* What the task requires: Comb through the entries for "black" and pull out each line that holds it.

* Task material:
____________
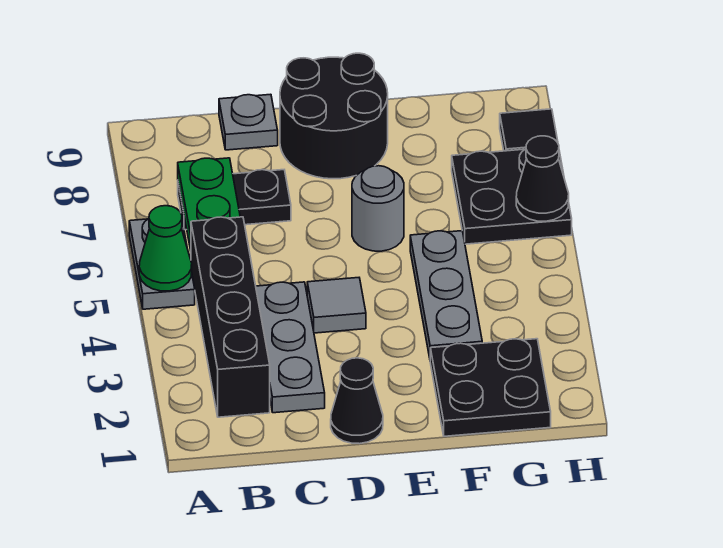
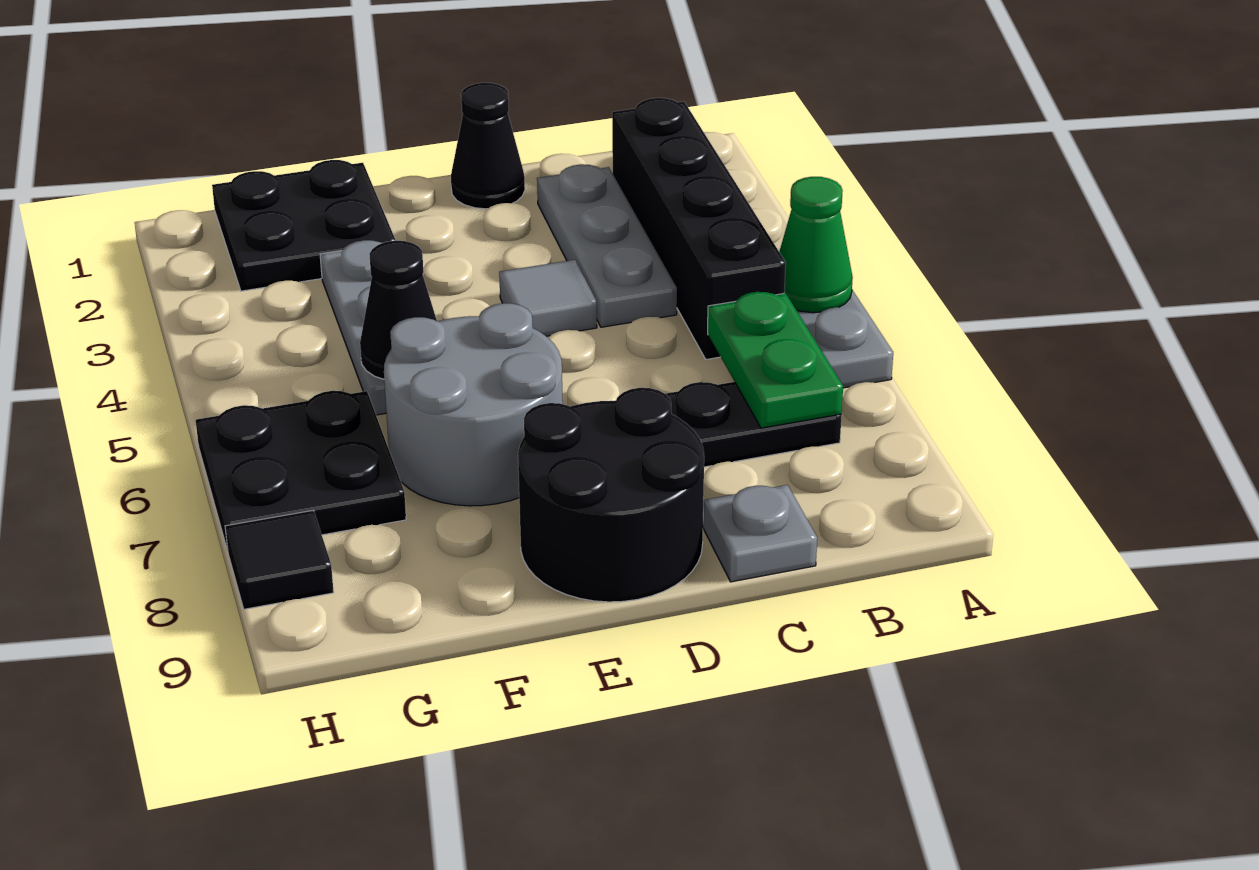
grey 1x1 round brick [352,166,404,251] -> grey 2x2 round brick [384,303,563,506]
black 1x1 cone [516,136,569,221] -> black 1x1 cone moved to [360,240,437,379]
____________
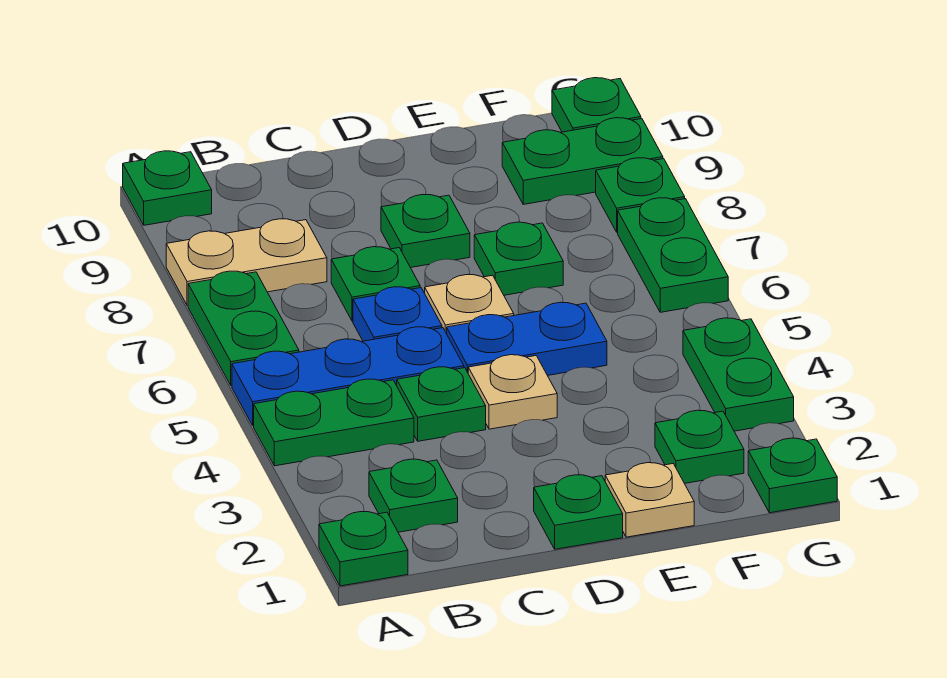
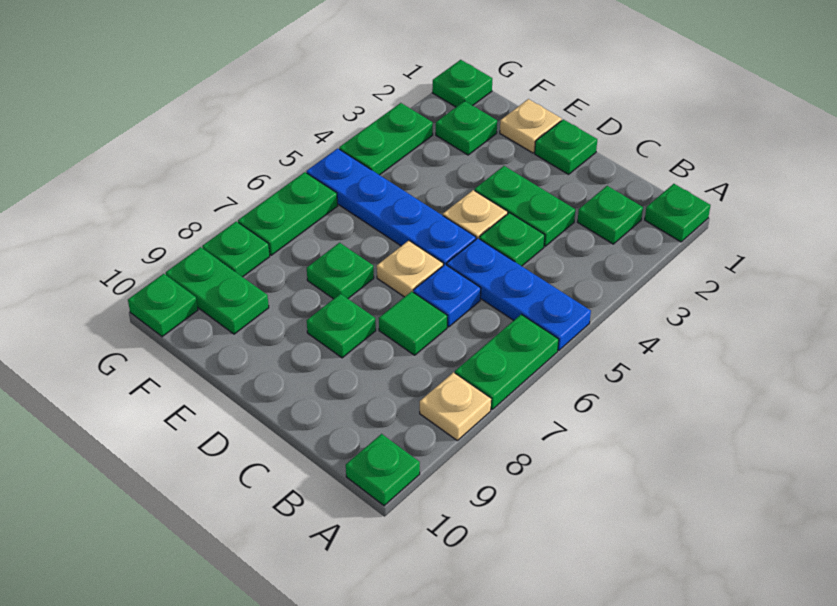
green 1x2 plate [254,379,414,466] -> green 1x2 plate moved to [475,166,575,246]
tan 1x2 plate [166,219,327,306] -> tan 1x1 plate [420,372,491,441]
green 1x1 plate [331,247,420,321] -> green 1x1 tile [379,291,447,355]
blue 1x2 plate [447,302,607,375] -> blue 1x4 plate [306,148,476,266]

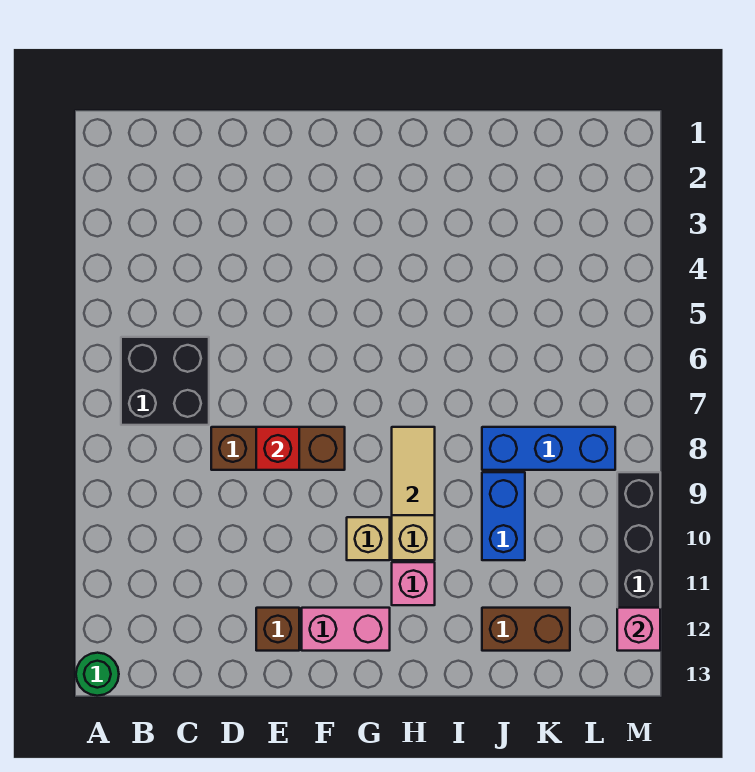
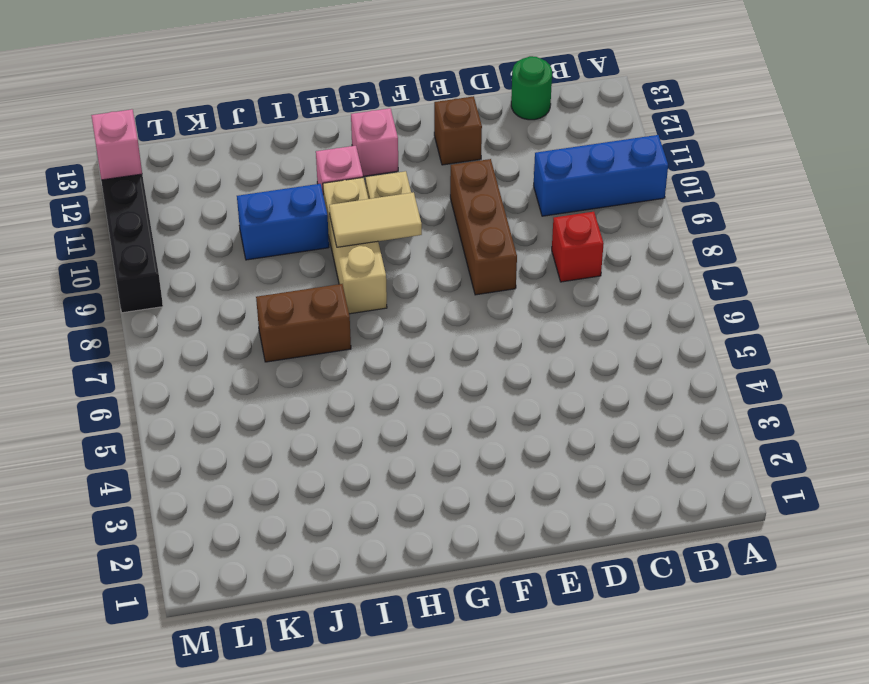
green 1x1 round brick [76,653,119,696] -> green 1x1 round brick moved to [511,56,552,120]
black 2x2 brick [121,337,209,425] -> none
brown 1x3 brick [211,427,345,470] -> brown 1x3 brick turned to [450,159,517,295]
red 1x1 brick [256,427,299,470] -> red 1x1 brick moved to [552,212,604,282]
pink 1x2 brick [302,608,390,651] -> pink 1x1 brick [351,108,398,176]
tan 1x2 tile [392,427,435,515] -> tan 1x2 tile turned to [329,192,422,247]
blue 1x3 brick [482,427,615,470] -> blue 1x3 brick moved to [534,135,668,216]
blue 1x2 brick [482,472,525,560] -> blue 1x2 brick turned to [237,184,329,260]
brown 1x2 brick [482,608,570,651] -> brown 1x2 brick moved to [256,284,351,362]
____________
* Response:
black 1x1 cone [516,136,569,221] -> black 1x1 cone moved to [360,240,437,379]
black 2x2 brick [121,337,209,425] -> none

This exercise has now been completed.